━━ Task material

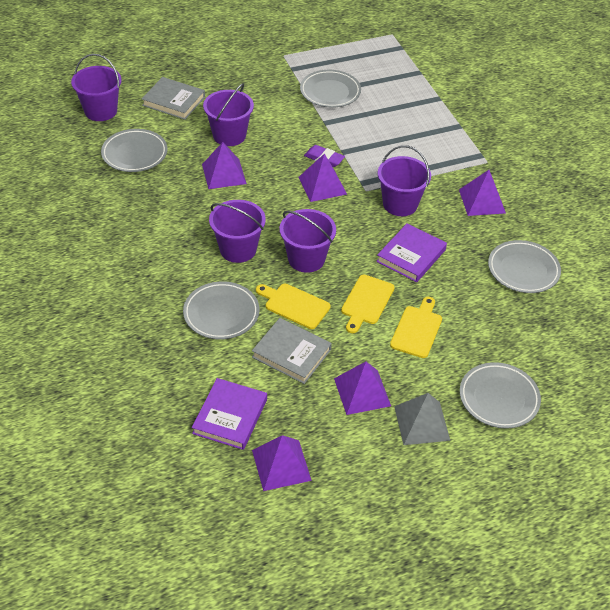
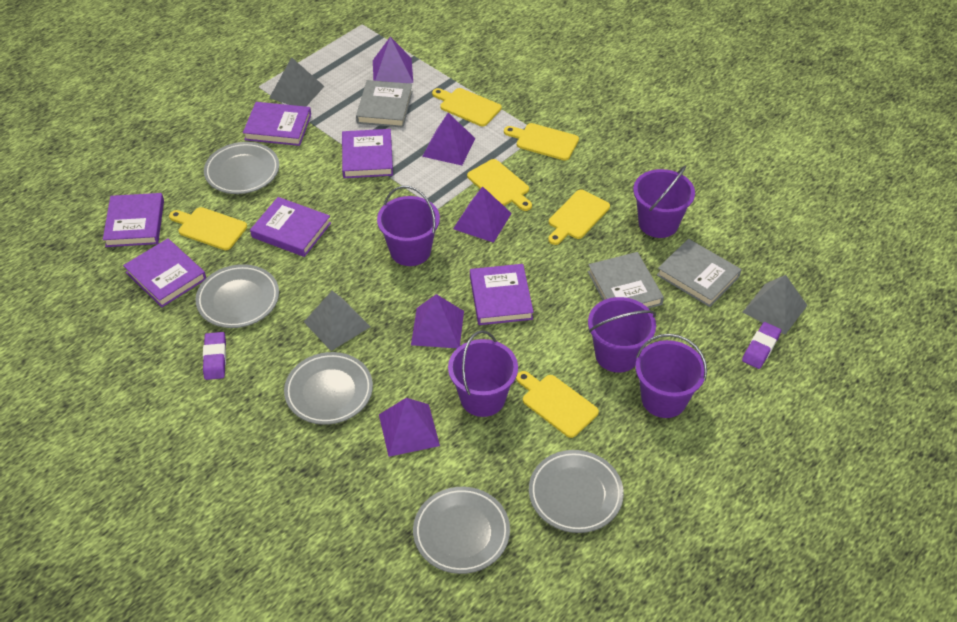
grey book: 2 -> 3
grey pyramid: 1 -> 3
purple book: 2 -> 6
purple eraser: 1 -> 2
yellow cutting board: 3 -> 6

━━━━

→ **Activity**
Make a word-for-word repeat of the material, skipping all pictures.

→ **Task solution**
grey book: 2 -> 3
grey pyramid: 1 -> 3
purple book: 2 -> 6
purple eraser: 1 -> 2
yellow cutting board: 3 -> 6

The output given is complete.